━━━━━ Available data

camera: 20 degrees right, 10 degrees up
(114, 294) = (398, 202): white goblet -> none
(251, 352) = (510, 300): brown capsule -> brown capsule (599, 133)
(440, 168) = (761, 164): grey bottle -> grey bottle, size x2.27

━━━━━━━━━━

• [Instructions for the task] All of the material, start to finish, should be retyped exactly.

• [Output below]
camera: 20 degrees right, 10 degrees up
(114, 294) = (398, 202): white goblet -> none
(251, 352) = (510, 300): brown capsule -> brown capsule (599, 133)
(440, 168) = (761, 164): grey bottle -> grey bottle, size x2.27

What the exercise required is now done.